---------- INFORMATION PROVIDED ----------

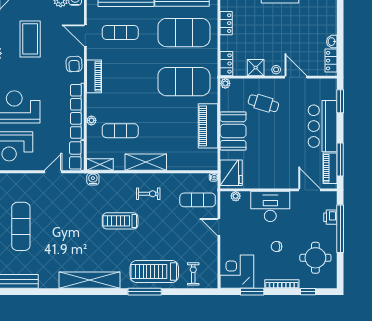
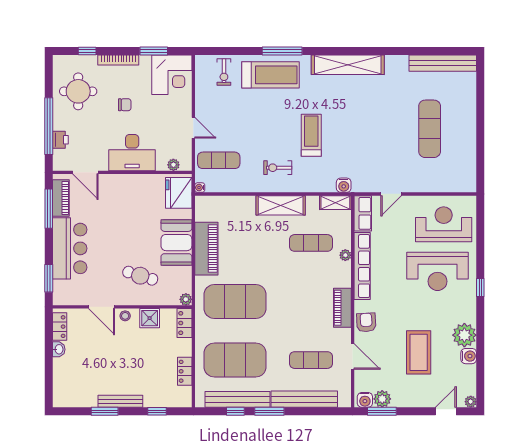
treadmill: (120, 221) -> (311, 135), turned -90

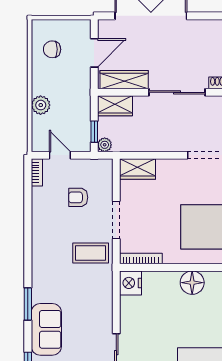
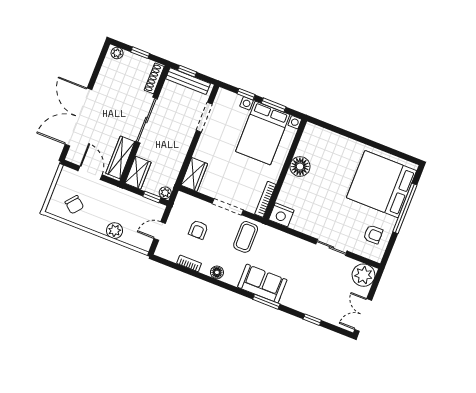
chair: (52, 49) -> (74, 205), turned -50
bookcase: (37, 172) -> (189, 263), moved
floor lamp: (39, 237) -> (217, 272), added
sofa: (46, 329) -> (262, 283), moved

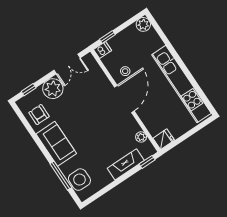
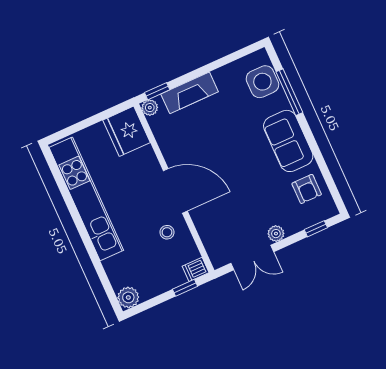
double door: (67, 64) -> (252, 257), swing flipped
plant: (53, 89) -> (276, 234), width x0.53, depth x0.53
door: (124, 99) -> (175, 191), swing flipped
plant: (141, 137) -> (150, 108), moved
fridge: (164, 139) -> (127, 131), width x1.88, depth x1.34

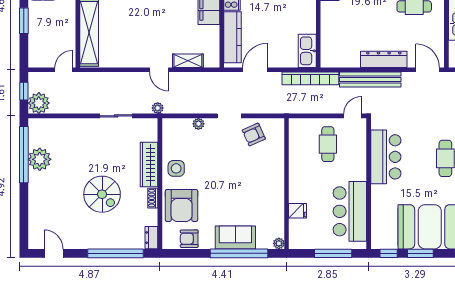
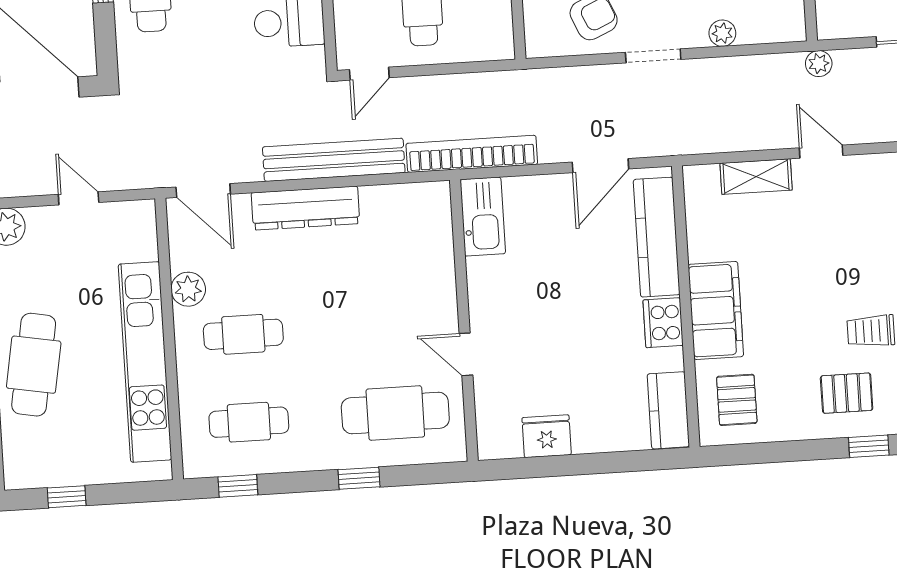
plant: (437, 27) -> (188, 289), added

----------

THE TASK: Give back the exact lines above, running from the one that has "floor lamp: (39, 237) -> (217, 272), added" through the one that has "door: (124, 99) -> (175, 191), swing flipped", with nothing added and no pictures.

RESPONSE TO THE EXERCISE:
floor lamp: (39, 237) -> (217, 272), added
sofa: (46, 329) -> (262, 283), moved

double door: (67, 64) -> (252, 257), swing flipped
plant: (53, 89) -> (276, 234), width x0.53, depth x0.53
door: (124, 99) -> (175, 191), swing flipped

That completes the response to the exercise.